Your goal | Leave out the pictures and give back all the entries exactly as written.
-- Records supplied follows --
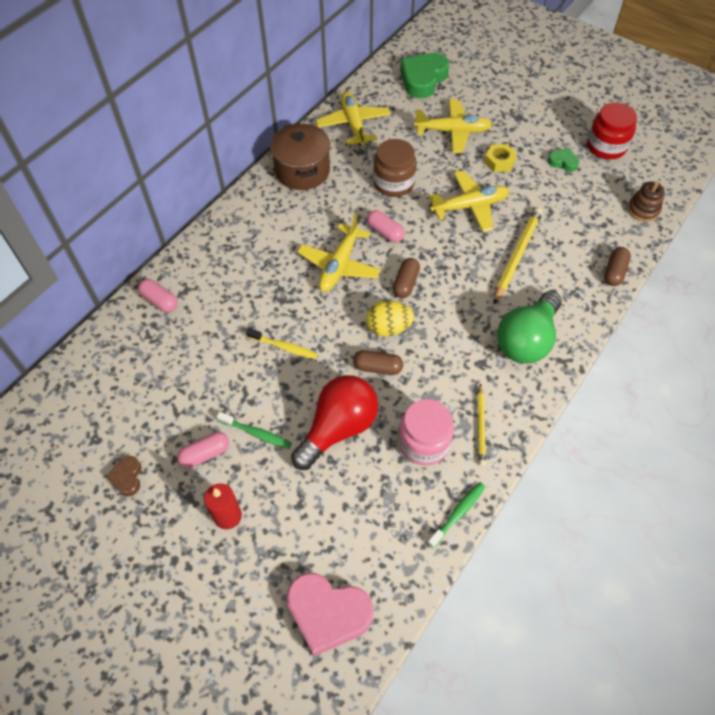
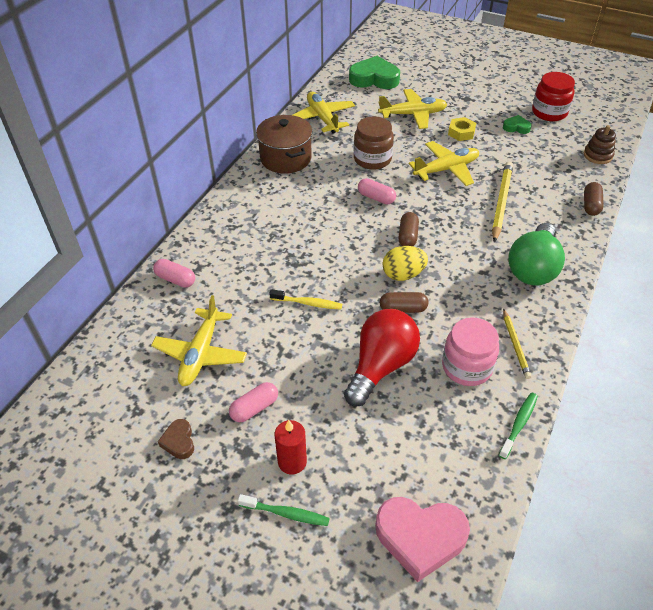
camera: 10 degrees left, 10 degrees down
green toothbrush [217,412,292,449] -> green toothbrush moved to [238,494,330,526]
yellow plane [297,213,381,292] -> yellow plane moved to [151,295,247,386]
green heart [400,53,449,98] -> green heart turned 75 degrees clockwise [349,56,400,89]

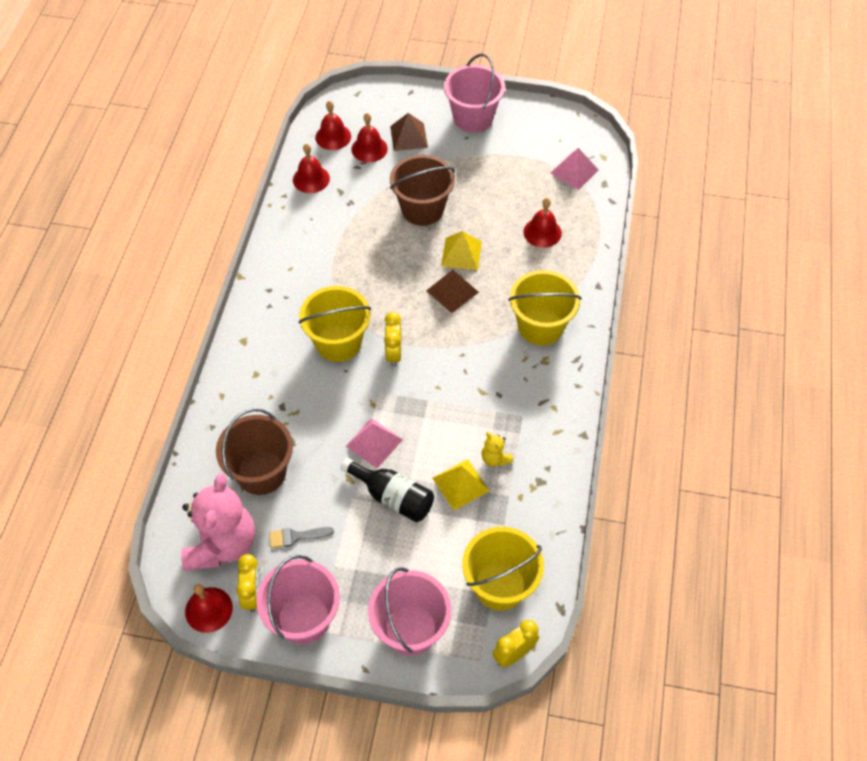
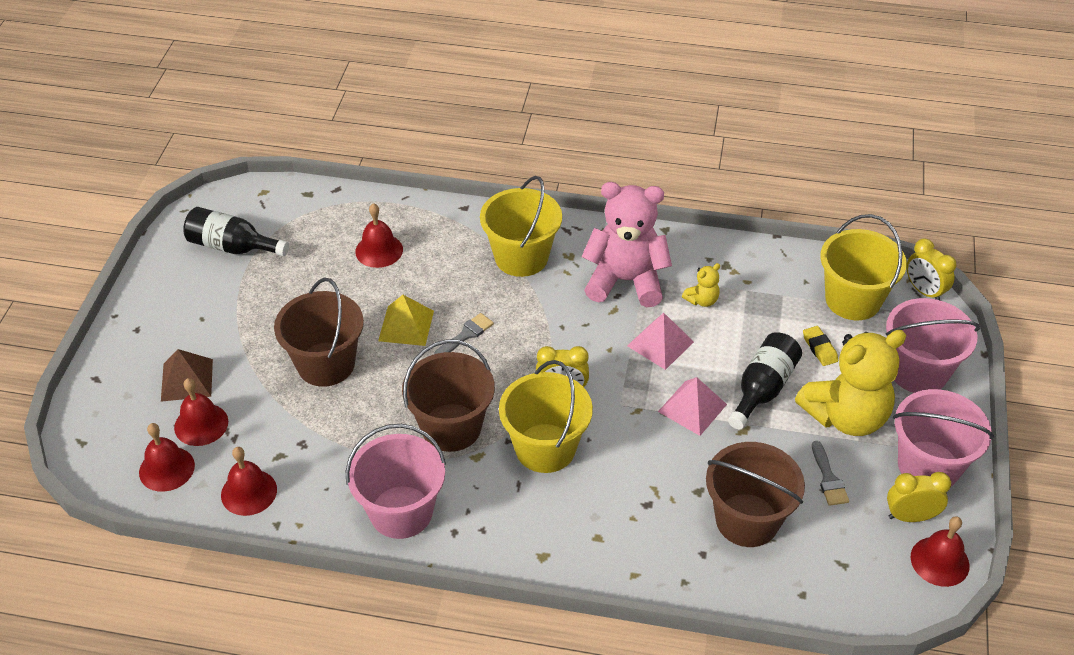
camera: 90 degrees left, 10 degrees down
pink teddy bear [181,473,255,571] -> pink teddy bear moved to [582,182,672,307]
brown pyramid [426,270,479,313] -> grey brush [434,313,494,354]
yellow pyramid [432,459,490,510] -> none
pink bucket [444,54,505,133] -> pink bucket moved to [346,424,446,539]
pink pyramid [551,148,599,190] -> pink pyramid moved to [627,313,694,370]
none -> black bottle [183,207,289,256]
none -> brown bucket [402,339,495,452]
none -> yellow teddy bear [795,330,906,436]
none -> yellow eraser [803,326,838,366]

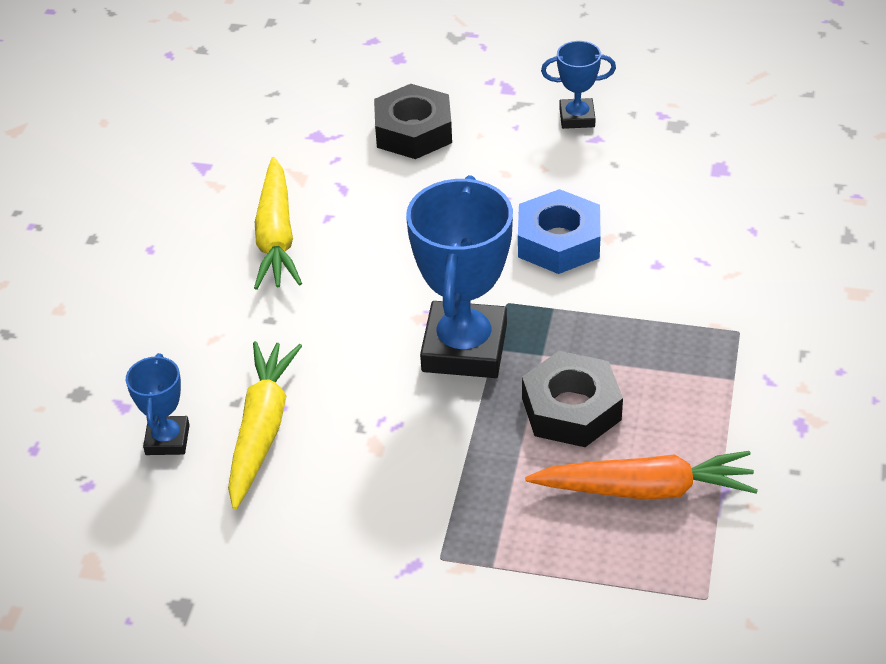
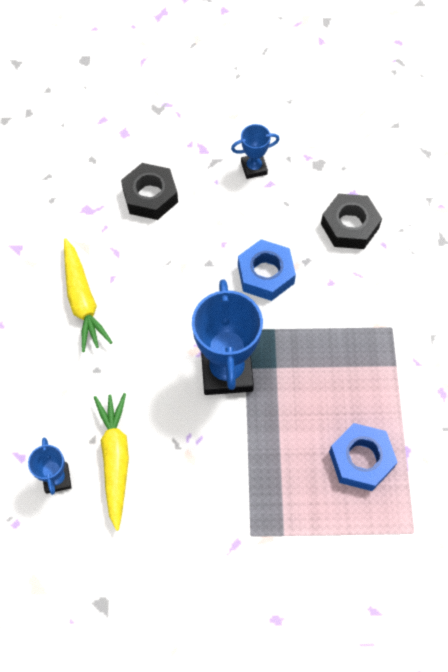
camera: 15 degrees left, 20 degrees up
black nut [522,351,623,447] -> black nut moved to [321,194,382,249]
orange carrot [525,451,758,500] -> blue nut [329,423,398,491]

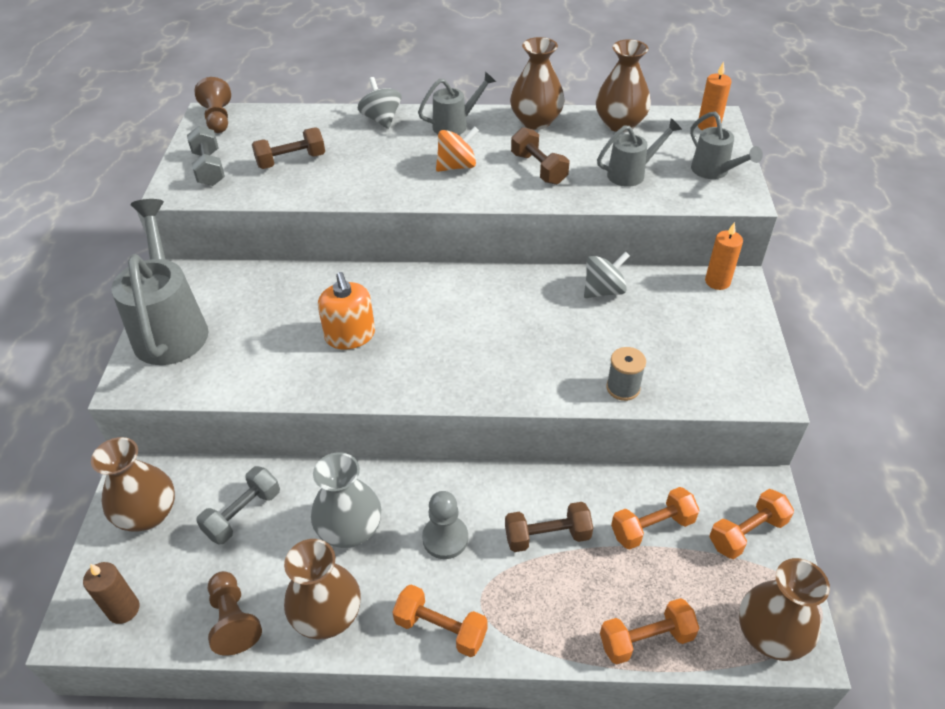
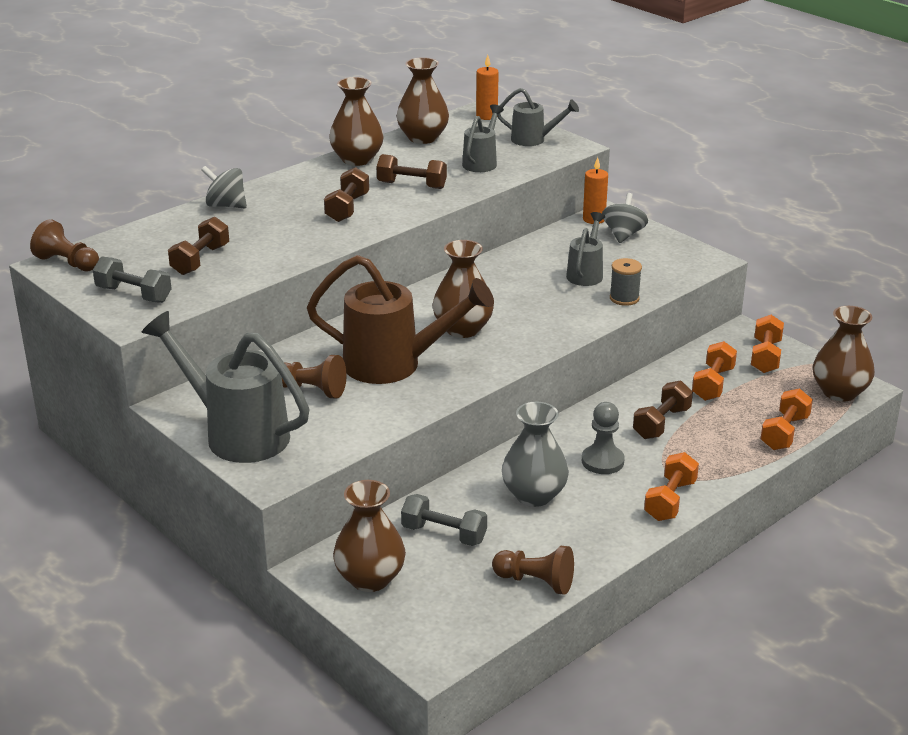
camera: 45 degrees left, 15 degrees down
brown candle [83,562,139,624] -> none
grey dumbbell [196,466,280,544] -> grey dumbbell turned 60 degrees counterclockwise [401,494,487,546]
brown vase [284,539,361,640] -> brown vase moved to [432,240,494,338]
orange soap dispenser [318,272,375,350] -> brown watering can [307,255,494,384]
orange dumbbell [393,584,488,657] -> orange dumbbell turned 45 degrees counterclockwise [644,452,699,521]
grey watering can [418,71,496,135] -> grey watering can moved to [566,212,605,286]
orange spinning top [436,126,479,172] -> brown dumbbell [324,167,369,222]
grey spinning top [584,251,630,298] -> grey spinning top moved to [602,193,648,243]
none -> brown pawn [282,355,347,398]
-- Records supplied concluded --
Solution for this problem |
camera: 10 degrees left, 10 degrees down
green toothbrush [217,412,292,449] -> green toothbrush moved to [238,494,330,526]
yellow plane [297,213,381,292] -> yellow plane moved to [151,295,247,386]
green heart [400,53,449,98] -> green heart turned 75 degrees clockwise [349,56,400,89]

camera: 90 degrees left, 10 degrees down
pink teddy bear [181,473,255,571] -> pink teddy bear moved to [582,182,672,307]
brown pyramid [426,270,479,313] -> grey brush [434,313,494,354]
yellow pyramid [432,459,490,510] -> none
pink bucket [444,54,505,133] -> pink bucket moved to [346,424,446,539]
pink pyramid [551,148,599,190] -> pink pyramid moved to [627,313,694,370]
none -> black bottle [183,207,289,256]
none -> brown bucket [402,339,495,452]
none -> yellow teddy bear [795,330,906,436]
none -> yellow eraser [803,326,838,366]

camera: 15 degrees left, 20 degrees up
black nut [522,351,623,447] -> black nut moved to [321,194,382,249]
orange carrot [525,451,758,500] -> blue nut [329,423,398,491]

camera: 45 degrees left, 15 degrees down
brown candle [83,562,139,624] -> none
grey dumbbell [196,466,280,544] -> grey dumbbell turned 60 degrees counterclockwise [401,494,487,546]
brown vase [284,539,361,640] -> brown vase moved to [432,240,494,338]
orange soap dispenser [318,272,375,350] -> brown watering can [307,255,494,384]
orange dumbbell [393,584,488,657] -> orange dumbbell turned 45 degrees counterclockwise [644,452,699,521]
grey watering can [418,71,496,135] -> grey watering can moved to [566,212,605,286]
orange spinning top [436,126,479,172] -> brown dumbbell [324,167,369,222]
grey spinning top [584,251,630,298] -> grey spinning top moved to [602,193,648,243]
none -> brown pawn [282,355,347,398]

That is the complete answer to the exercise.